BEGIN EXERCISE MATERIAL

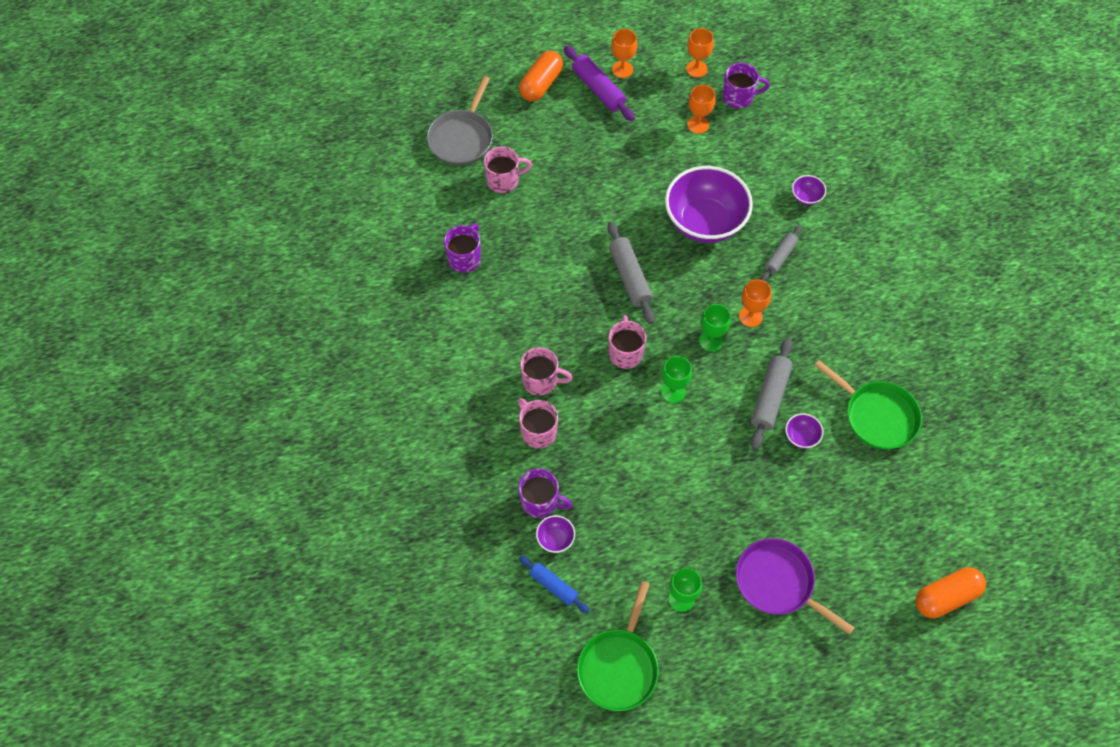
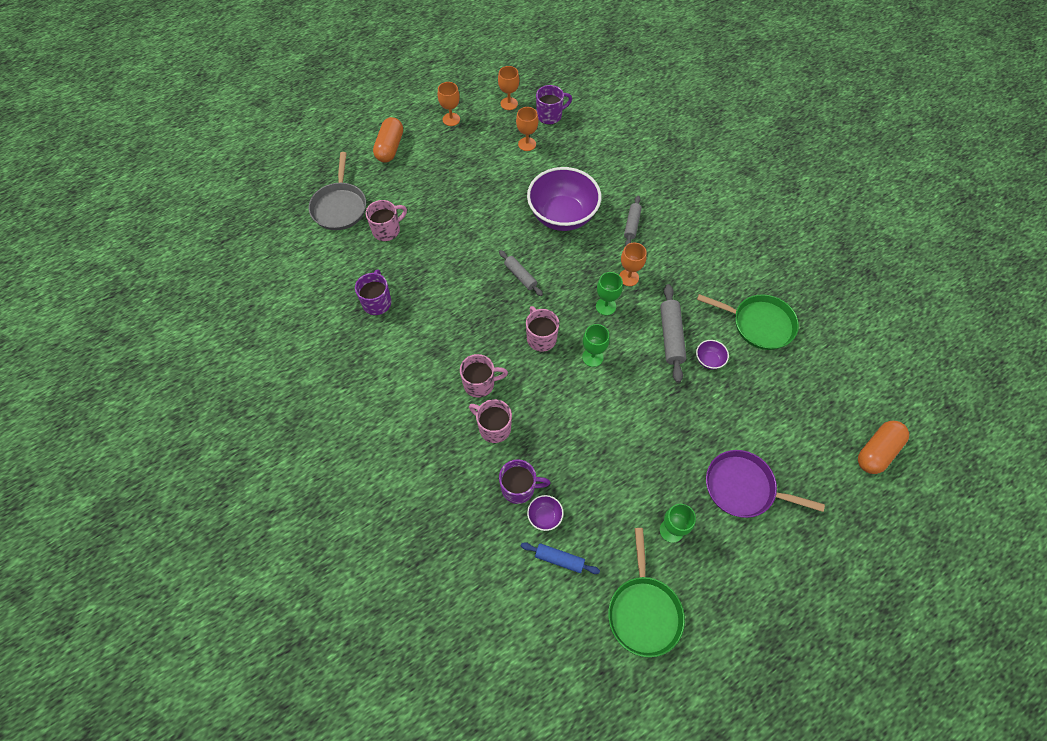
camera: 20 degrees left, 0 degrees up
purple rolling pin [564,46,635,121] -> none
grey rolling pin [608,221,655,324] -> grey rolling pin [499,250,543,296], size x0.64
purple bowl [792,175,826,205] -> none

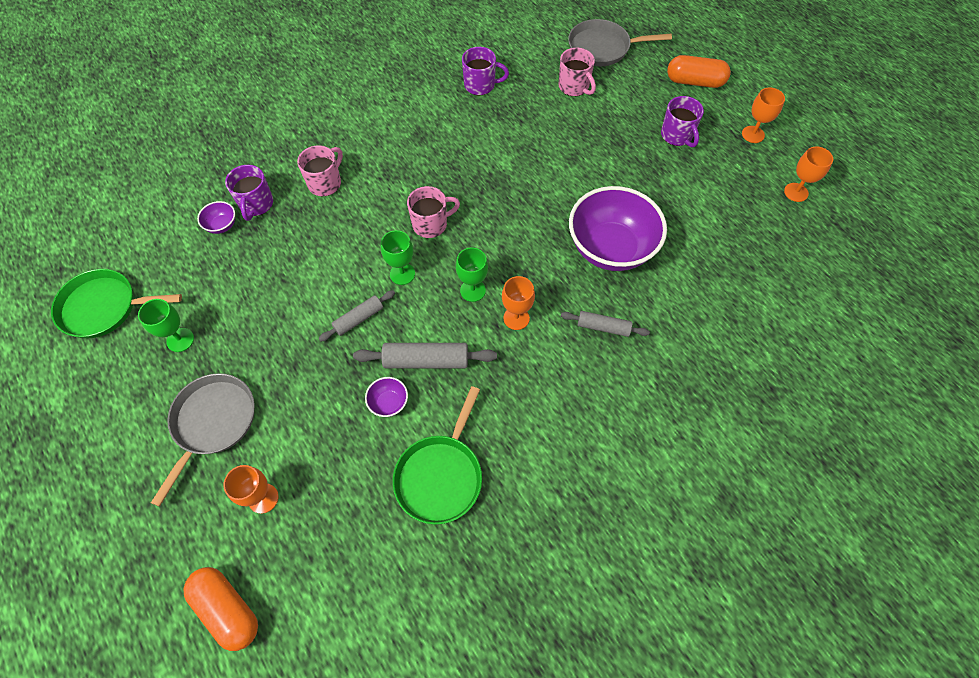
camera: 90 degrees right, 0 degrees up
pink mug [460,354,508,398] -> none
grey rolling pin [499,250,543,296] -> grey rolling pin moved to [319,290,395,342]
orange goblet [516,107,538,151] -> orange goblet moved to [223,465,278,514]
blue rolling pin [521,542,600,574] -> none
purple mug [536,85,572,125] -> purple mug moved to [661,96,704,148]
purple pan [706,450,825,518] -> grey pan [151,373,255,507]

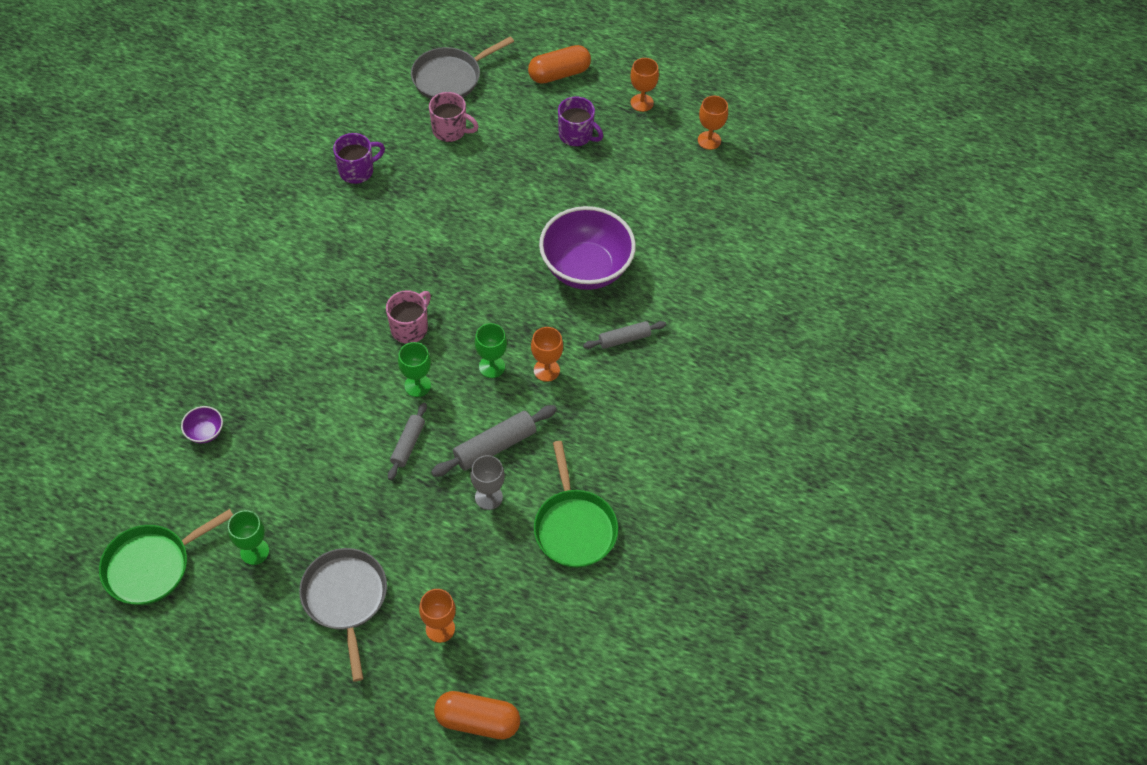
camera: 35 degrees left, 5 degrees down
purple mug [225,165,273,221] -> none
pink mug [297,145,343,196] -> none
purple bowl [365,377,408,417] -> grey goblet [470,455,505,510]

END EXERCISE MATERIAL

YOUR INSTRUCTIONS: Give the records again without a single change, and exclude the pictures.

TASK SOLUTION:
camera: 20 degrees left, 0 degrees up
purple rolling pin [564,46,635,121] -> none
grey rolling pin [608,221,655,324] -> grey rolling pin [499,250,543,296], size x0.64
purple bowl [792,175,826,205] -> none

camera: 90 degrees right, 0 degrees up
pink mug [460,354,508,398] -> none
grey rolling pin [499,250,543,296] -> grey rolling pin moved to [319,290,395,342]
orange goblet [516,107,538,151] -> orange goblet moved to [223,465,278,514]
blue rolling pin [521,542,600,574] -> none
purple mug [536,85,572,125] -> purple mug moved to [661,96,704,148]
purple pan [706,450,825,518] -> grey pan [151,373,255,507]

camera: 35 degrees left, 5 degrees down
purple mug [225,165,273,221] -> none
pink mug [297,145,343,196] -> none
purple bowl [365,377,408,417] -> grey goblet [470,455,505,510]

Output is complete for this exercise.